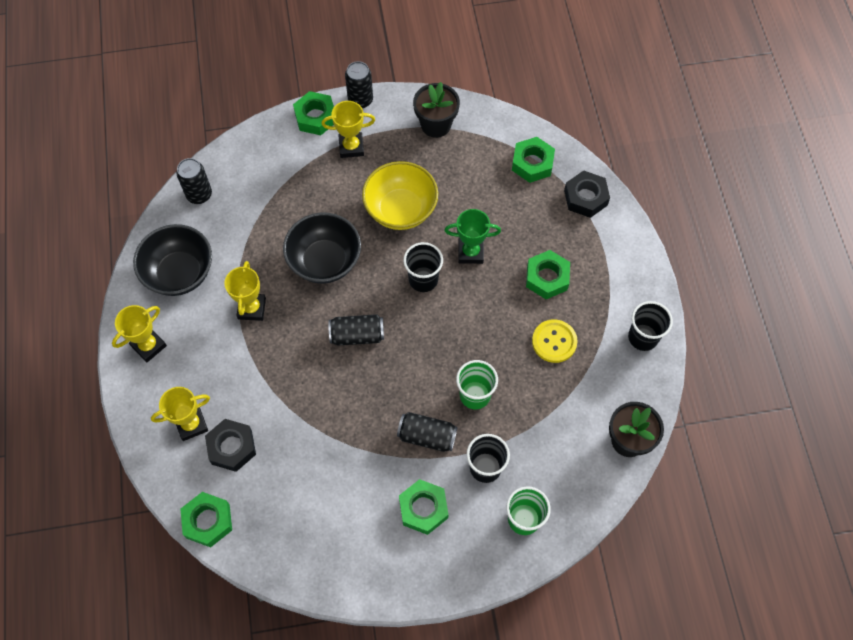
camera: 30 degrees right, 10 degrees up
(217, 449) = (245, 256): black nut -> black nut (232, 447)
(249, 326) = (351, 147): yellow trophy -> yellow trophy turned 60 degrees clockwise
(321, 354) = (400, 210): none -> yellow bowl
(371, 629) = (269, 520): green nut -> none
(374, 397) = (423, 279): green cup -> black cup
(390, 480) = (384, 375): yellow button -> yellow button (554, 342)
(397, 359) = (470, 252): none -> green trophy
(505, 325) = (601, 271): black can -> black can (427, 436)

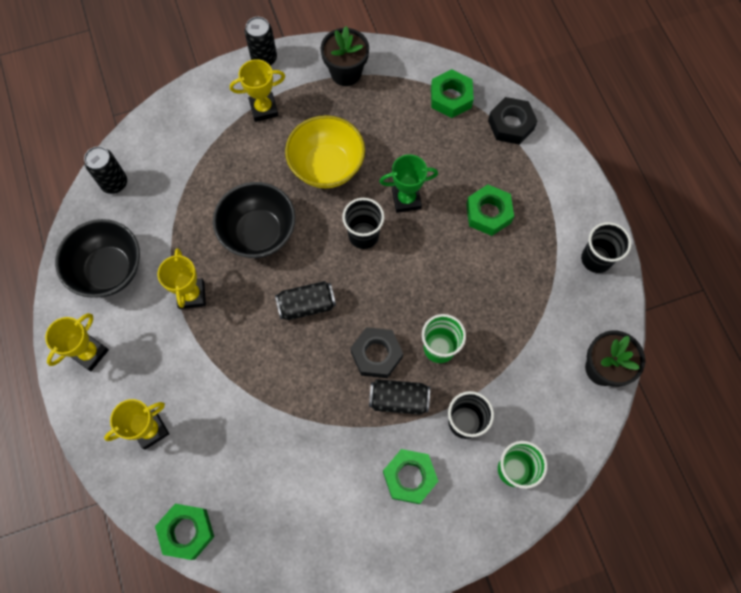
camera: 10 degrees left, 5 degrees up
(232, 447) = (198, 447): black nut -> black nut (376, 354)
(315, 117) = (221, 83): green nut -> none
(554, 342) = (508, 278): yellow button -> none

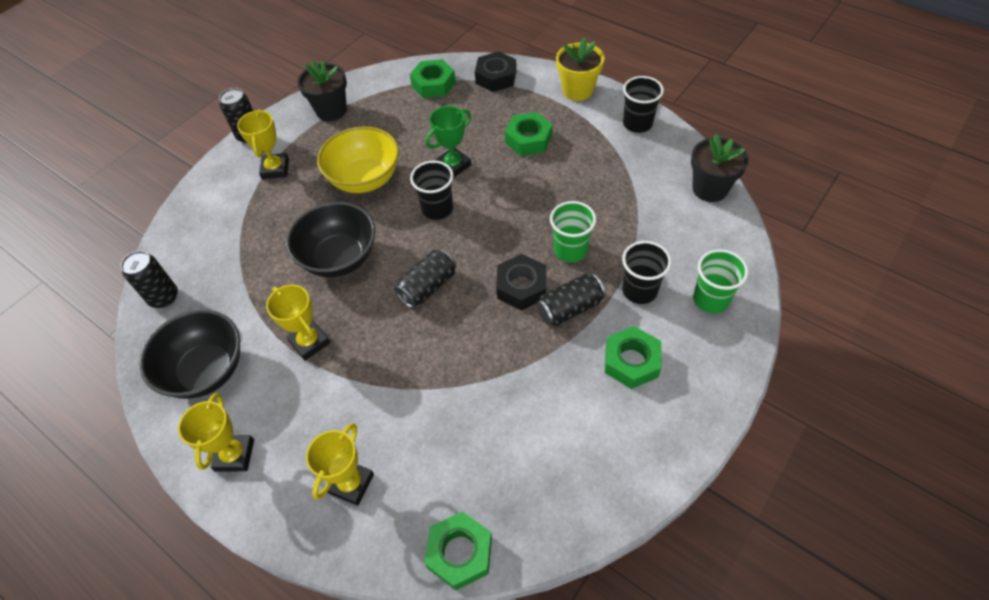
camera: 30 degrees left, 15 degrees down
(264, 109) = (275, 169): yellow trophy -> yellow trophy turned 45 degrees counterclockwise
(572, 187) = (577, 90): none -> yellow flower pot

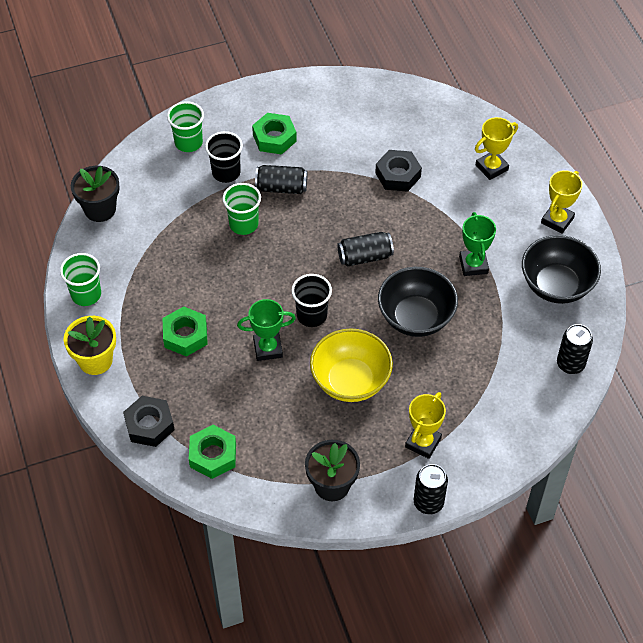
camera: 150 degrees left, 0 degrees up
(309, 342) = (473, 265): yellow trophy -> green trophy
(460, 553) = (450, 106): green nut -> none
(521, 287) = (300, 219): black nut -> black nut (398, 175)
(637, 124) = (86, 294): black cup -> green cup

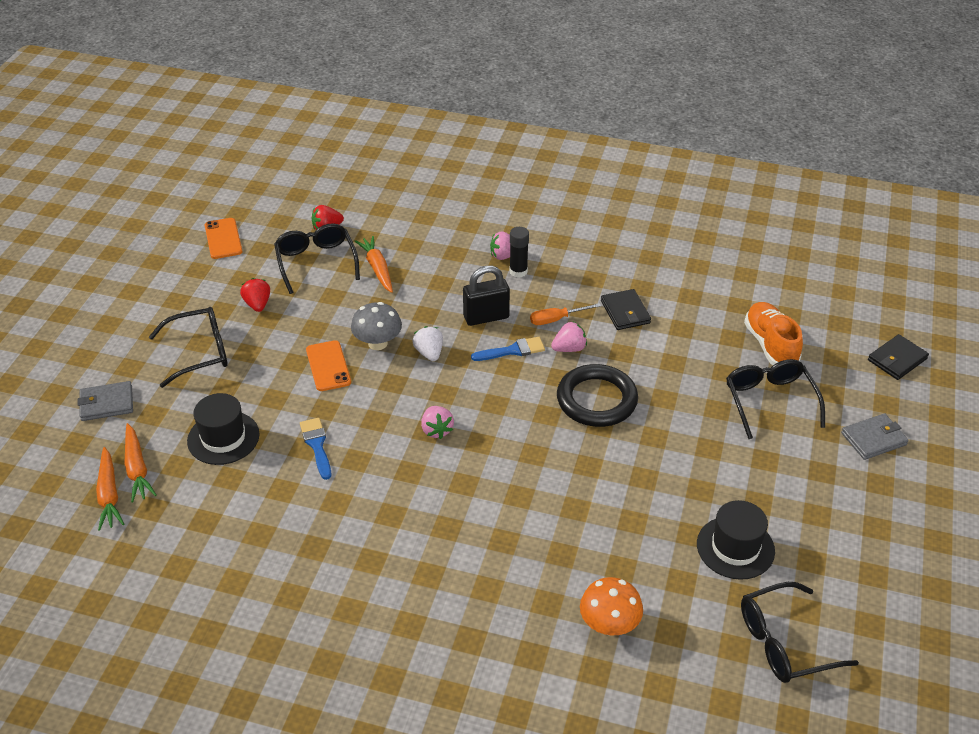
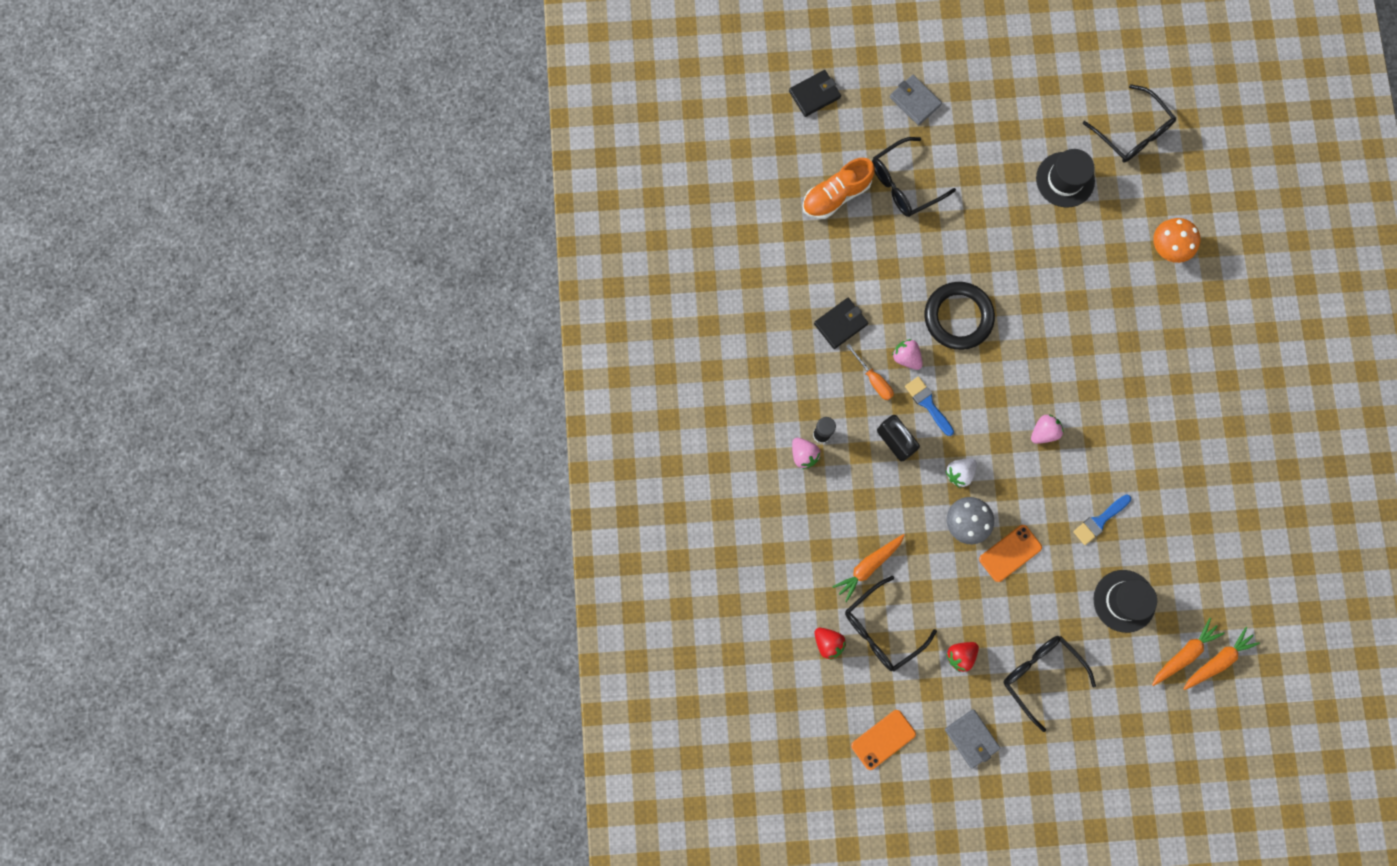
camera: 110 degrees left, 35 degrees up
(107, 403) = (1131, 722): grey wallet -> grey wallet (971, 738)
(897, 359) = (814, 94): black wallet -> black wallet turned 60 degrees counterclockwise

[Problem]: Give again, word for word, every line from the top of the entries above to the line holding "(374, 397) = (423, 279): green", both included. Leave the pictures out.

[Output of the task]:
camera: 30 degrees right, 10 degrees up
(217, 449) = (245, 256): black nut -> black nut (232, 447)
(249, 326) = (351, 147): yellow trophy -> yellow trophy turned 60 degrees clockwise
(321, 354) = (400, 210): none -> yellow bowl
(371, 629) = (269, 520): green nut -> none
(374, 397) = (423, 279): green cup -> black cup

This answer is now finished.